Your output should consist solely of the lines from the one with "U2 pin VCC: COM -> +9V" through the end of the records, reproduced exactly, both ends included.

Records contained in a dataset
◆ ◆ ◆ ◆ ◆ ◆ ◆

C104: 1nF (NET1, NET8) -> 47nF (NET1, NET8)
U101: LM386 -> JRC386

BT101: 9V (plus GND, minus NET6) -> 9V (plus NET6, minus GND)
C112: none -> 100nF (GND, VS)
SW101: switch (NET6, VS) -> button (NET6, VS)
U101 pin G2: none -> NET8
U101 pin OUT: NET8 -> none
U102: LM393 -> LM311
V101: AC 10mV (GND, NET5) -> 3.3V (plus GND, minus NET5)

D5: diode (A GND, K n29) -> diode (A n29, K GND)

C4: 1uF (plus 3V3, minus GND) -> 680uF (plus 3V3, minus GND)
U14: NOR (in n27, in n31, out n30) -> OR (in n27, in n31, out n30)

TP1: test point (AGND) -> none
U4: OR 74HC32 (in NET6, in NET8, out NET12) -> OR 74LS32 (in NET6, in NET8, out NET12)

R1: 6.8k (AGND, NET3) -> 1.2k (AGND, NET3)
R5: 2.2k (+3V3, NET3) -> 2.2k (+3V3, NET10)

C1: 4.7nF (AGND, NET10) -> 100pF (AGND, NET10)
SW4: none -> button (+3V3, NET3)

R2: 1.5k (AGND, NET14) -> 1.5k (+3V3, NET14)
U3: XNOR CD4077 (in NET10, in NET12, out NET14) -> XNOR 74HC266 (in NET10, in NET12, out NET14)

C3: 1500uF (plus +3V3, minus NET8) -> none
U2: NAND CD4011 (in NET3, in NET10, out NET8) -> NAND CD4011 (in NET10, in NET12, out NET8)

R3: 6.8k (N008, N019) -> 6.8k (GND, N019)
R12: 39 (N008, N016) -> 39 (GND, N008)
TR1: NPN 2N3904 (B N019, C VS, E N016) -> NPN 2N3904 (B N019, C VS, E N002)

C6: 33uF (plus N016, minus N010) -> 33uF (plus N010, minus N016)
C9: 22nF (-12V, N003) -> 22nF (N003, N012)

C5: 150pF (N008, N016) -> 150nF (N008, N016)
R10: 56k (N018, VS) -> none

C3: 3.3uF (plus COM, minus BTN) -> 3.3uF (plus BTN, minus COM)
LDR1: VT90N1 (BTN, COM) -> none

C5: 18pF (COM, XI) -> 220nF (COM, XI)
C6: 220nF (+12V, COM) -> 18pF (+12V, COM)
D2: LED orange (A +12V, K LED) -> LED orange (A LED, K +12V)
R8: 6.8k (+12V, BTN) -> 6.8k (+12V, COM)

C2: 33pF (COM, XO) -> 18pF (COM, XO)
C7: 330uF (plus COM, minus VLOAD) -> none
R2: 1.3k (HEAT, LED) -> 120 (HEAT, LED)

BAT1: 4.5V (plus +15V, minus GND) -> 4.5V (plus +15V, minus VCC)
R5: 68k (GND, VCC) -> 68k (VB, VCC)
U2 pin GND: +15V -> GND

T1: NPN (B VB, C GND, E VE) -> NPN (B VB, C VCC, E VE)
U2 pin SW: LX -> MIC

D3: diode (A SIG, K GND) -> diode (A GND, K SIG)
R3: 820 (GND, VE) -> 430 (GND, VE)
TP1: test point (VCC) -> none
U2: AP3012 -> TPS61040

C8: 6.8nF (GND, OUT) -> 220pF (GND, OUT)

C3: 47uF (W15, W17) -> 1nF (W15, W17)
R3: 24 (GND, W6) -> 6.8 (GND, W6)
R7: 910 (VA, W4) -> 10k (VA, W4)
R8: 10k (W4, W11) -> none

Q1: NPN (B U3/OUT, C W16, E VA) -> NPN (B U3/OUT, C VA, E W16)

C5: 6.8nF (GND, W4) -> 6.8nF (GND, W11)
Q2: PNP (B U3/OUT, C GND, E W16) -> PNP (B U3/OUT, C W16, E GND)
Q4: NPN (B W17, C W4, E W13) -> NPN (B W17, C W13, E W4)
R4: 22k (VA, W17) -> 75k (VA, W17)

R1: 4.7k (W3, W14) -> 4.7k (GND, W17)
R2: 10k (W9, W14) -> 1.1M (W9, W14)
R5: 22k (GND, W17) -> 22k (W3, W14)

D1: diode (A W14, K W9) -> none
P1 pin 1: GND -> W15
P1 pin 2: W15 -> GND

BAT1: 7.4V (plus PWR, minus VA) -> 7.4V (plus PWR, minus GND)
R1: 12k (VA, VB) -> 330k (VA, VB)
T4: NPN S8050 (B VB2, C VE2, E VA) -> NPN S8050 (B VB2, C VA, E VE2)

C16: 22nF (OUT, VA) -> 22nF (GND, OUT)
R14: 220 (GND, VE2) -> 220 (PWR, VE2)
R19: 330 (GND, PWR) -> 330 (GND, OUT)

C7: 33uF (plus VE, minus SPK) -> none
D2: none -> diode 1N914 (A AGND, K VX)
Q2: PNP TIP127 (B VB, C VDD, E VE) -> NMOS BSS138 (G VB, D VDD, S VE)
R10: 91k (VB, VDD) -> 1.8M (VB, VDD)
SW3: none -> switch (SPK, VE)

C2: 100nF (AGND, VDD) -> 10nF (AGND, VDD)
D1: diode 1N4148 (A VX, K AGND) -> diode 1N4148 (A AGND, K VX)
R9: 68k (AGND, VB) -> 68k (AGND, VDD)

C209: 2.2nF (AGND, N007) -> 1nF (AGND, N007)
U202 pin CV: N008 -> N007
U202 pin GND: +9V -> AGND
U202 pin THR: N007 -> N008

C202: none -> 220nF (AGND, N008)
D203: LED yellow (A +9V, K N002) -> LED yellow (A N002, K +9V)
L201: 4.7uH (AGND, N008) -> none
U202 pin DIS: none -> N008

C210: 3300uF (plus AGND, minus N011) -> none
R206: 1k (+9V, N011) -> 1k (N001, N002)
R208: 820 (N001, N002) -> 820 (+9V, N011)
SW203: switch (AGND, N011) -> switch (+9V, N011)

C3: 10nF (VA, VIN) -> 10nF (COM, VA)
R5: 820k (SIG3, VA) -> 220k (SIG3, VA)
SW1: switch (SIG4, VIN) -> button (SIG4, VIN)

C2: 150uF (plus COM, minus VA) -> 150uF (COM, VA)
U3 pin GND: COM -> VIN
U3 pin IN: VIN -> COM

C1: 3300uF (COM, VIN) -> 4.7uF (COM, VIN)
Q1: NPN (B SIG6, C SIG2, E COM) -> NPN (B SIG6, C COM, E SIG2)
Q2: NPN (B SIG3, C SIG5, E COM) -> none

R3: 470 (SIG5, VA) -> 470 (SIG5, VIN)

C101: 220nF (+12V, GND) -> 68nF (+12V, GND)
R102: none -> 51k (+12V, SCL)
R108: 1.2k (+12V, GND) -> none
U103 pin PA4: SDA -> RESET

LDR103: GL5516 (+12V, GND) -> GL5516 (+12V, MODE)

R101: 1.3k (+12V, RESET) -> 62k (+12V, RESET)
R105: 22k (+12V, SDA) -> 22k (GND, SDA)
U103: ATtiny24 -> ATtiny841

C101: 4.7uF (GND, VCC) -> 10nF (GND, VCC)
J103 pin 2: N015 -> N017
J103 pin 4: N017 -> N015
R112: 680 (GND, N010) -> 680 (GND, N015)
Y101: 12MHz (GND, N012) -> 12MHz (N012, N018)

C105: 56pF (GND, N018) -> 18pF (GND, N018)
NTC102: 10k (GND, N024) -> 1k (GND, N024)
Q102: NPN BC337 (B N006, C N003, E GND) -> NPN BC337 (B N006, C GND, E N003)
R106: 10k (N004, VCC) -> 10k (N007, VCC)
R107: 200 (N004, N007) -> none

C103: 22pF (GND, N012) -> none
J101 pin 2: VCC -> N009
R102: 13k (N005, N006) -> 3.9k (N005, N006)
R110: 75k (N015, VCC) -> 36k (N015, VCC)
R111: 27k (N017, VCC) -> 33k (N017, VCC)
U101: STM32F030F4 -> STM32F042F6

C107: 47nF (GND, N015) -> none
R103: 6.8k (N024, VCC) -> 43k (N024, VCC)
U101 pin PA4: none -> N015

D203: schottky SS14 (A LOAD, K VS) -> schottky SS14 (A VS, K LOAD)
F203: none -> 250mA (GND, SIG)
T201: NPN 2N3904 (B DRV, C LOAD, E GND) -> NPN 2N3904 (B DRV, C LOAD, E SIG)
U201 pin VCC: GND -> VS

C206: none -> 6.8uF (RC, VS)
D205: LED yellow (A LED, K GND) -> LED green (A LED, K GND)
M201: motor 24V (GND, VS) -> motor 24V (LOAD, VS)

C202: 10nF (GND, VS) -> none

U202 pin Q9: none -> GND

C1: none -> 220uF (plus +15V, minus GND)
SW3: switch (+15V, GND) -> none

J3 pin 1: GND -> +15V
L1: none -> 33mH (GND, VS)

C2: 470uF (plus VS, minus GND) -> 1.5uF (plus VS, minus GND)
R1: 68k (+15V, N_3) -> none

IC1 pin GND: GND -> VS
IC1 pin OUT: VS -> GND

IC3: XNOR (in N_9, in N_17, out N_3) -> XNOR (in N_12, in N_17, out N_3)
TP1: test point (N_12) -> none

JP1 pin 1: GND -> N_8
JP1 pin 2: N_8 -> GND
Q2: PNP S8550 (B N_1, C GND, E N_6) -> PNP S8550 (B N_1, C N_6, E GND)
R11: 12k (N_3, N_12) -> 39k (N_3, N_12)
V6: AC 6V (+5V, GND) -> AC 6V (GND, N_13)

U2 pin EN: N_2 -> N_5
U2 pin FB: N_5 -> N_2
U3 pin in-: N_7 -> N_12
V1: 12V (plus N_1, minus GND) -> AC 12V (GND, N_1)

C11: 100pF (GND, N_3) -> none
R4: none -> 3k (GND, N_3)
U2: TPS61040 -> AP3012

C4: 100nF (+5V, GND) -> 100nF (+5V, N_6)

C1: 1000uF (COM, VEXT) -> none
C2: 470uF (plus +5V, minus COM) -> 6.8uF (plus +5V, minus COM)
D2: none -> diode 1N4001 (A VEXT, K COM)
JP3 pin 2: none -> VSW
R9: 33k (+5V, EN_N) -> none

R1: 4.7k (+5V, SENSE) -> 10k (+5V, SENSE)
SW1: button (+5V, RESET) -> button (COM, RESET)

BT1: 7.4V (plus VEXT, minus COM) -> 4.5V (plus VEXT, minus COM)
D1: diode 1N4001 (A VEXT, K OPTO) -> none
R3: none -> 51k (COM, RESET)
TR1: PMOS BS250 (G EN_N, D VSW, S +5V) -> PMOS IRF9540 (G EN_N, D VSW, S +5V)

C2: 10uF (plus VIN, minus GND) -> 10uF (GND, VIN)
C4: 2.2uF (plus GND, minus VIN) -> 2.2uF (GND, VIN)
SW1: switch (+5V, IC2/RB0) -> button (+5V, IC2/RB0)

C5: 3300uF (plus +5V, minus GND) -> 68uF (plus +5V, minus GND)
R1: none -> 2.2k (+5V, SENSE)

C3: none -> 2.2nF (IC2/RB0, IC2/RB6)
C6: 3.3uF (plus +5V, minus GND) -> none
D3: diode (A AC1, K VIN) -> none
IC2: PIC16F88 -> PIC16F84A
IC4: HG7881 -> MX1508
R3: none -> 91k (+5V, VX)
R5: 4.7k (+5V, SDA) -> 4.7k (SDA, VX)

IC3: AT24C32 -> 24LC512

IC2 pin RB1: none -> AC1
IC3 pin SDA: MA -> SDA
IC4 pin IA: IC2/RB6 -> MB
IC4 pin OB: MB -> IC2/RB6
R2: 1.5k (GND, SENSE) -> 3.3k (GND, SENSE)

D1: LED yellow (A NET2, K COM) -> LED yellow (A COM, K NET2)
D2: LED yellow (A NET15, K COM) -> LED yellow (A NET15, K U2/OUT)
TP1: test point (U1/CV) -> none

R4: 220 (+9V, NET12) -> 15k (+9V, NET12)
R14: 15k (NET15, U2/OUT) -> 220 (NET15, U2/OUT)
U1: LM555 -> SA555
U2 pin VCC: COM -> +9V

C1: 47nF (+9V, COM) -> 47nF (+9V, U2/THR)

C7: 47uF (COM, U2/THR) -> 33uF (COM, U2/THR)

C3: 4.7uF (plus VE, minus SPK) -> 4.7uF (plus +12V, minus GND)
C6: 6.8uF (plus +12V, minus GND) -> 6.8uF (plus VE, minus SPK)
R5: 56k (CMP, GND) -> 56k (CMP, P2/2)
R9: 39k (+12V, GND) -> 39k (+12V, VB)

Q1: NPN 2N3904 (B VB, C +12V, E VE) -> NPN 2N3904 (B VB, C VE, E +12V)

◆ ◆ ◆ ◆ ◆ ◆ ◆

Task solution:
U2 pin VCC: COM -> +9V

C1: 47nF (+9V, COM) -> 47nF (+9V, U2/THR)

C7: 47uF (COM, U2/THR) -> 33uF (COM, U2/THR)

C3: 4.7uF (plus VE, minus SPK) -> 4.7uF (plus +12V, minus GND)
C6: 6.8uF (plus +12V, minus GND) -> 6.8uF (plus VE, minus SPK)
R5: 56k (CMP, GND) -> 56k (CMP, P2/2)
R9: 39k (+12V, GND) -> 39k (+12V, VB)

Q1: NPN 2N3904 (B VB, C +12V, E VE) -> NPN 2N3904 (B VB, C VE, E +12V)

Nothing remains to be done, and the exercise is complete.